ACTIVITY:
For the material that follows, return exactly the lines from the one with "to <422 137>" through the one with "to <277 270>", both ends included.

DATA FOR THE TASK:

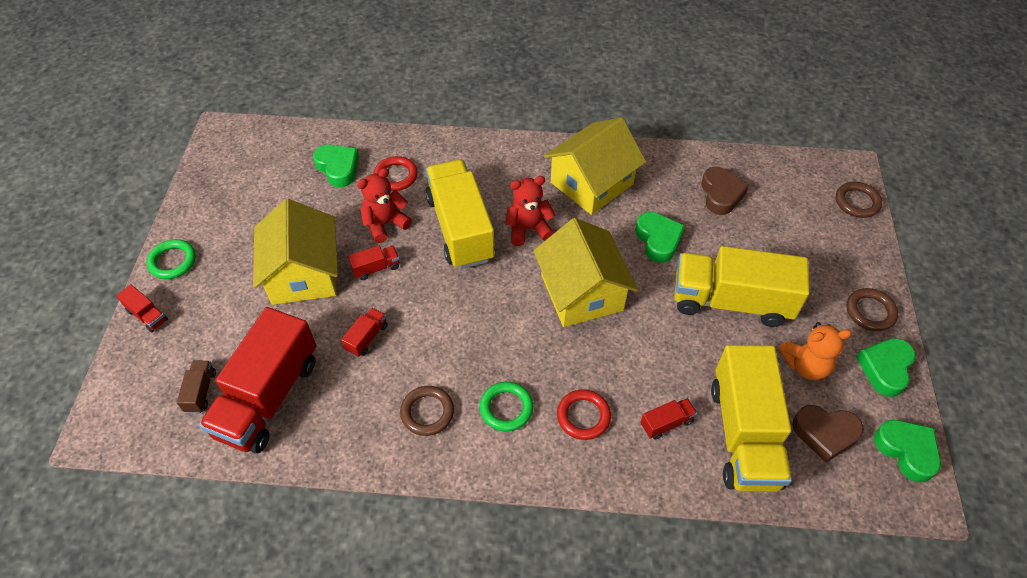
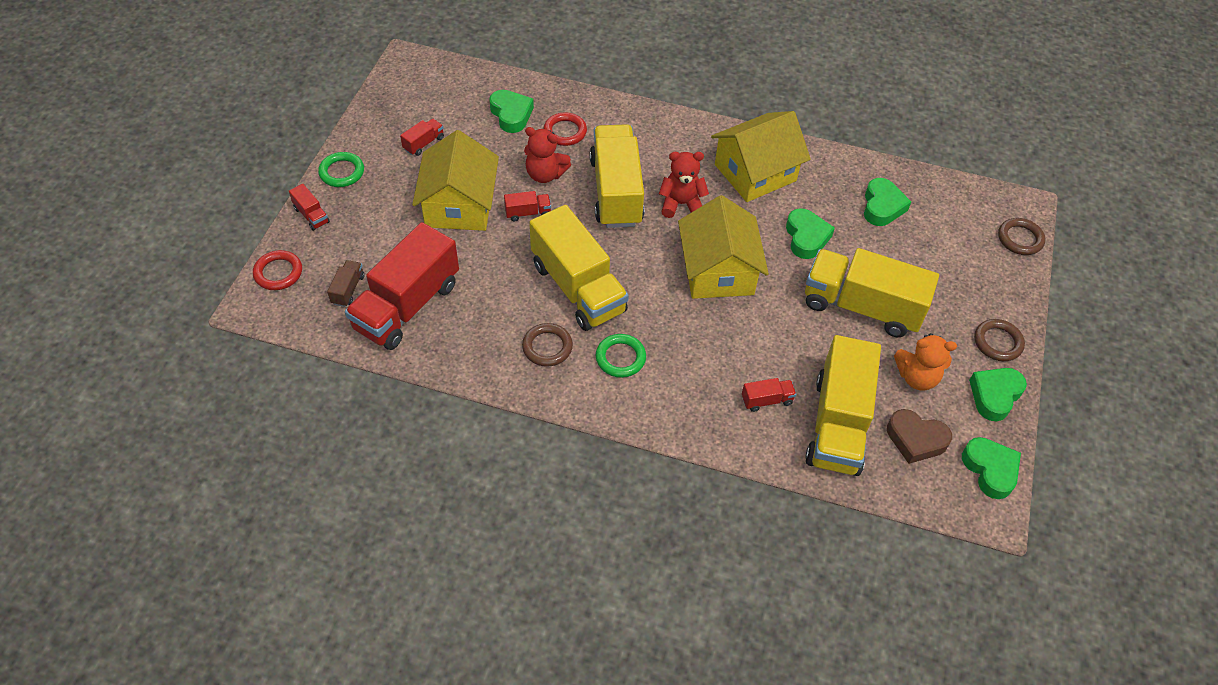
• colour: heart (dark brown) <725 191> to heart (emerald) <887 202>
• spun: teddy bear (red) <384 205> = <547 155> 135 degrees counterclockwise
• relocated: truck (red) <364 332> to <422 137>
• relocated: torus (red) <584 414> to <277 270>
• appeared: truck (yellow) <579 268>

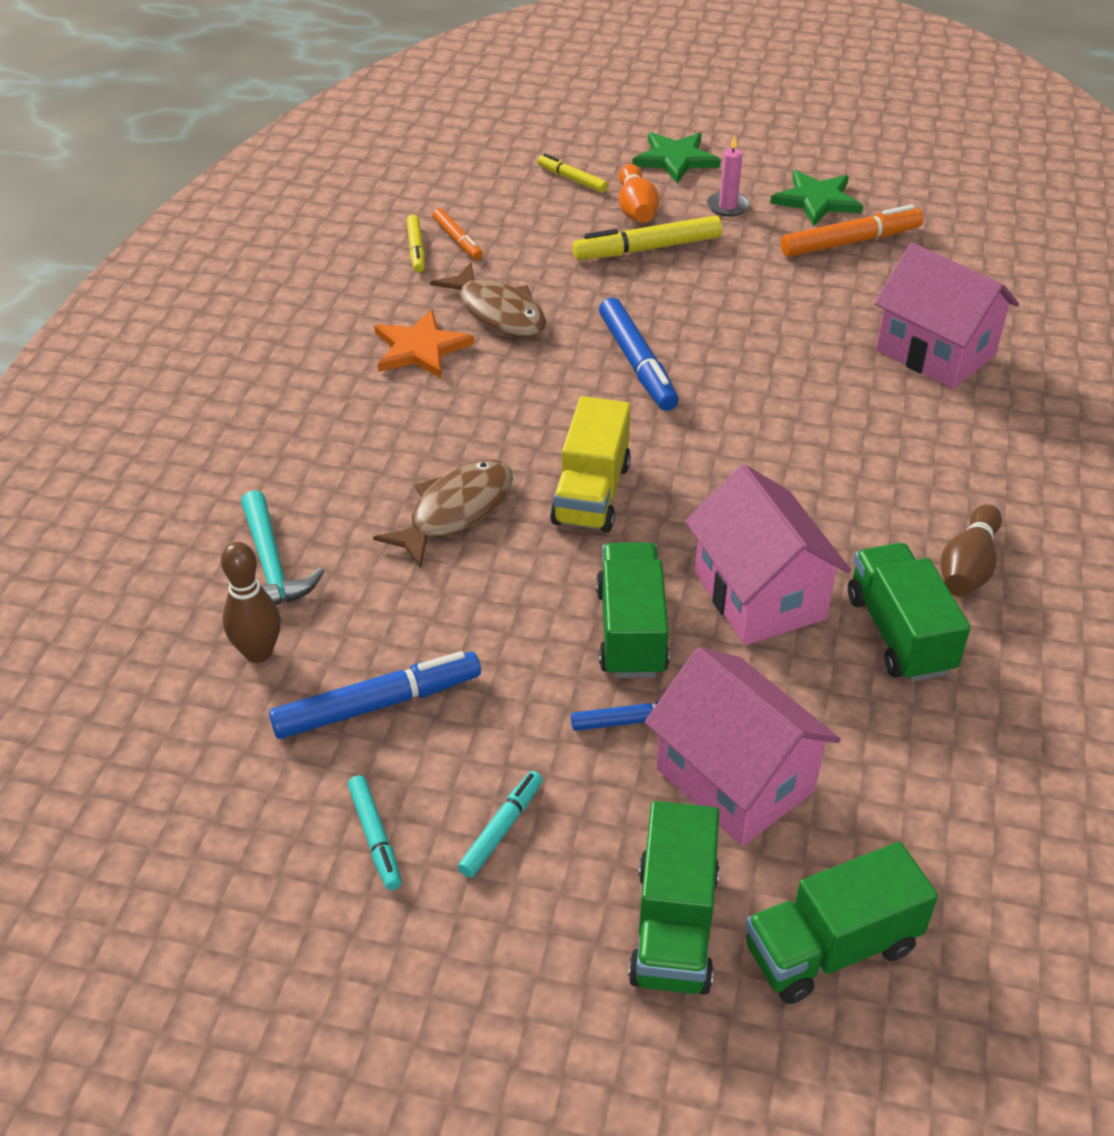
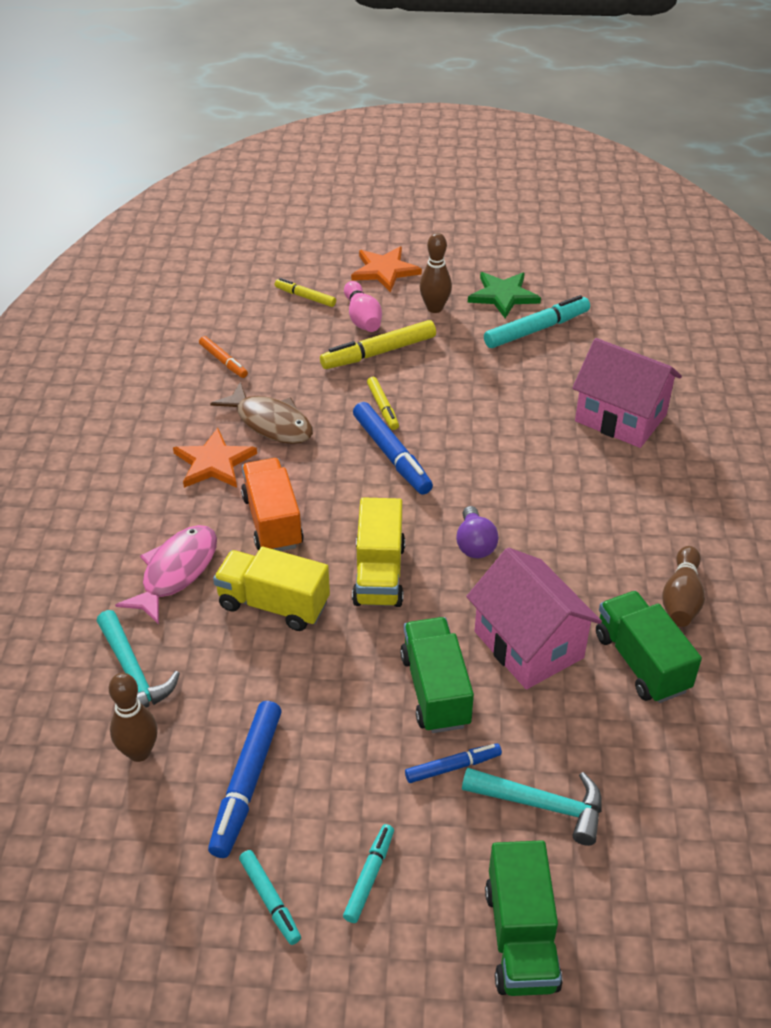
• colour: star (emerald) <676 157> to star (bright orange) <386 269>
• exchanged: candle (rosy) <728 176> to skittle (dark brown) <435 273>
• colour: skittle (bright orange) <639 193> to skittle (rosy) <363 306>
• colour: marker (bright orange) <852 231> to marker (aqua) <537 321>
• relocated: marker (yellow) <416 243> to <383 403>
• exchanged: fish (dark brown) <443 514> to truck (yellow) <271 589>
• exchanged: house (rosy) <743 746> to hammer (aqua) <532 807>
• spun: marker (blue) <375 695> = <245 779> 135 degrees clockwise
• missing: truck (emerald) <841 923>
• appeared: truck (bright orange) <272 504>
• appeared: bulb (purple) <477 532>
• appeared: fish (rosy) <166 575>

REPLY:
• relocated: truck (red) <364 332> to <422 137>
• relocated: torus (red) <584 414> to <277 270>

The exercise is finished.